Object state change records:
──────────────────────────────
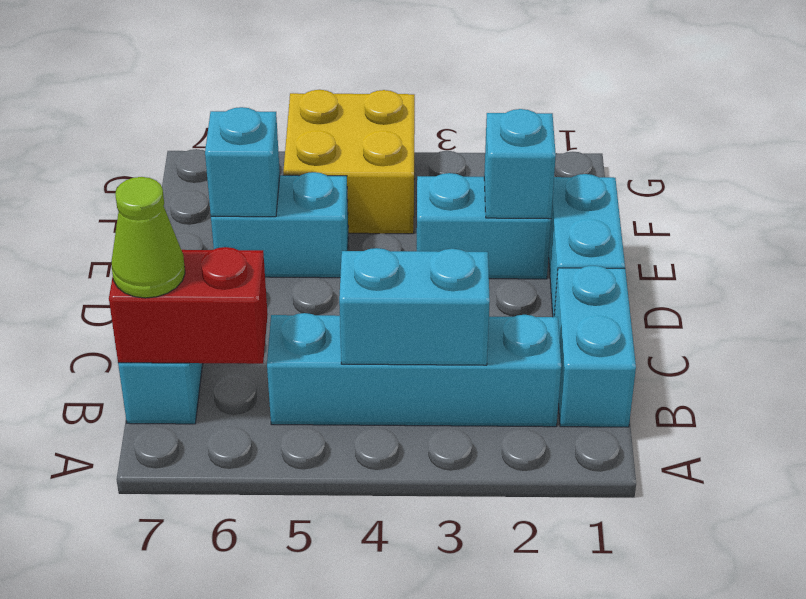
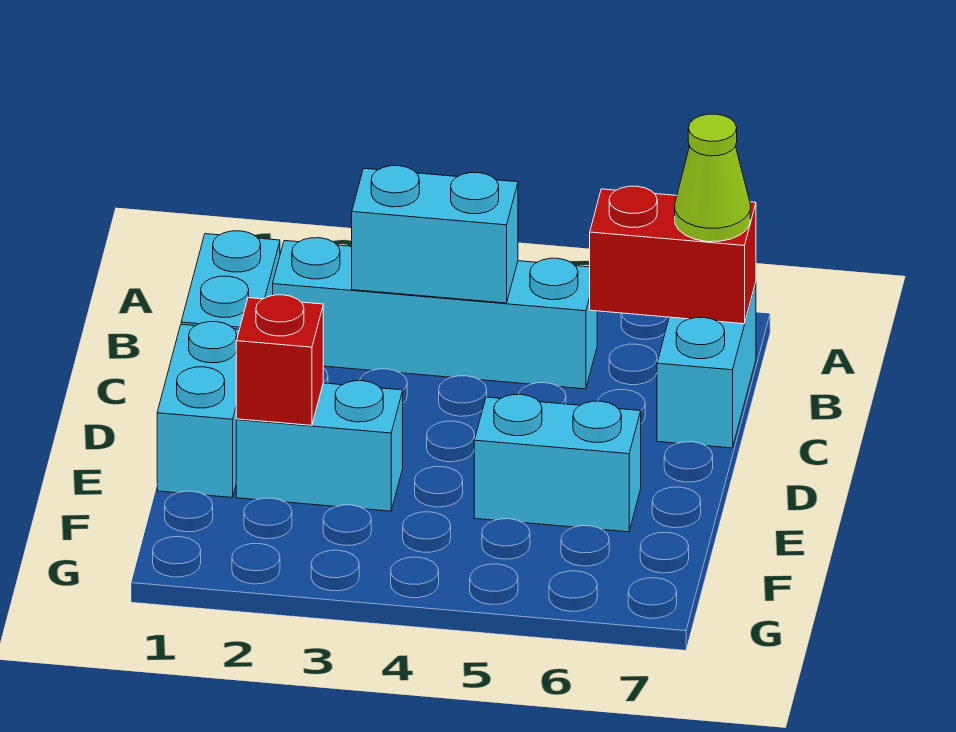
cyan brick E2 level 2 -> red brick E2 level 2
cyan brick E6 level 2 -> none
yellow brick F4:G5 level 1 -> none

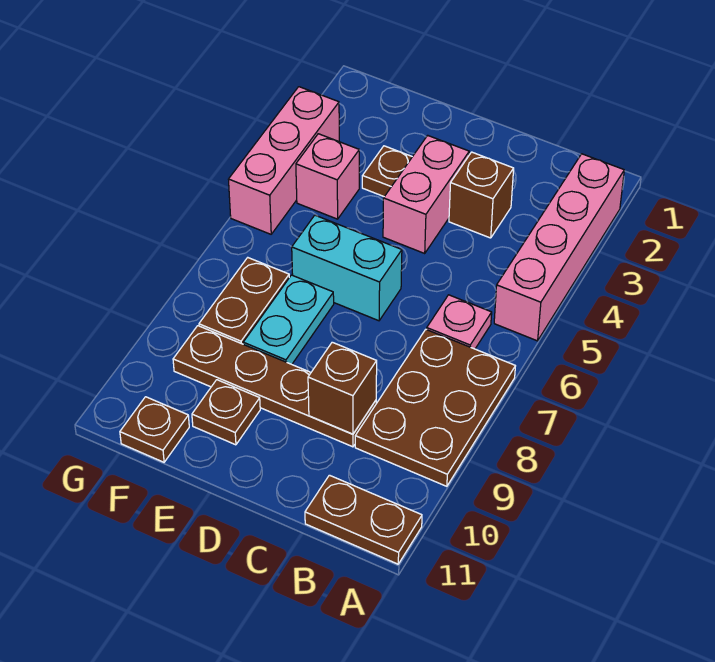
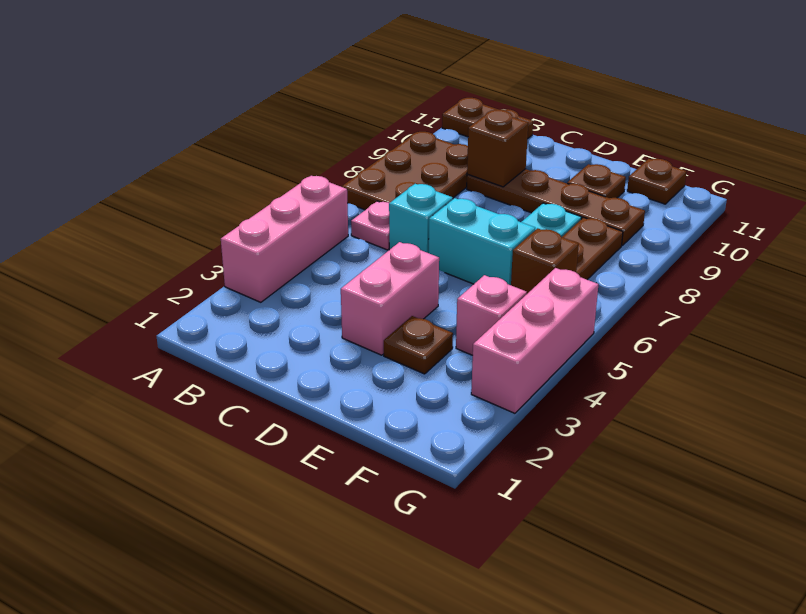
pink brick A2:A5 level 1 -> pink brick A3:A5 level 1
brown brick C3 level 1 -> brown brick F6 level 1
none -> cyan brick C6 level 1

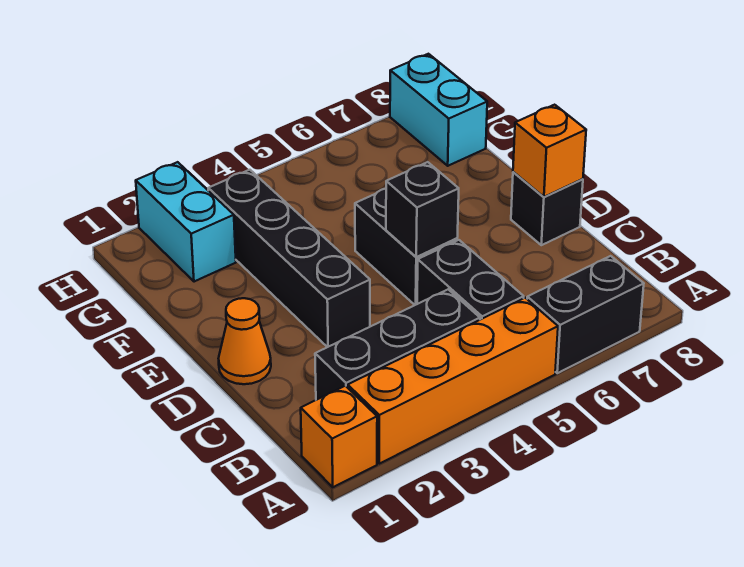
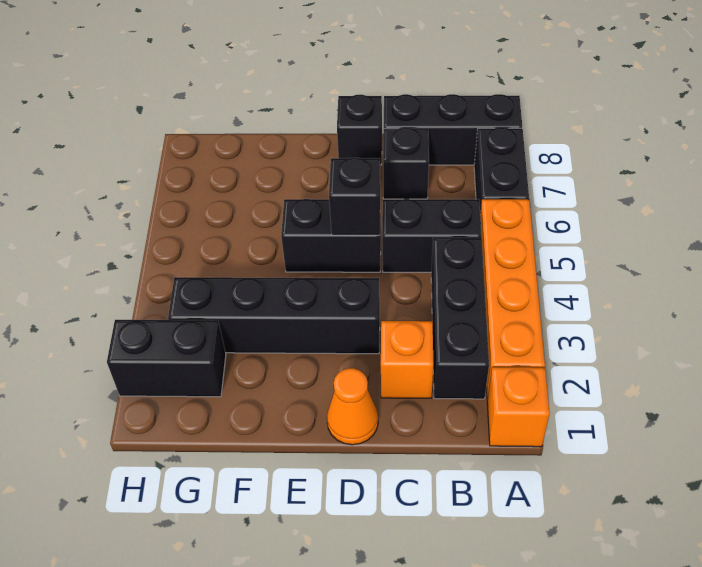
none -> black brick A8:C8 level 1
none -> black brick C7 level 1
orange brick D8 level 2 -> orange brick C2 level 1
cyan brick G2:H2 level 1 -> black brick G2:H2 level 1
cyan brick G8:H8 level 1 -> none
──────────────────────────────
■ **What to work on**
Your answer should be the lines from the one containing "cyan brick G2:H2" through the last line of the records, repeated exactly and with nothing added.

■ **Result**
cyan brick G2:H2 level 1 -> black brick G2:H2 level 1
cyan brick G8:H8 level 1 -> none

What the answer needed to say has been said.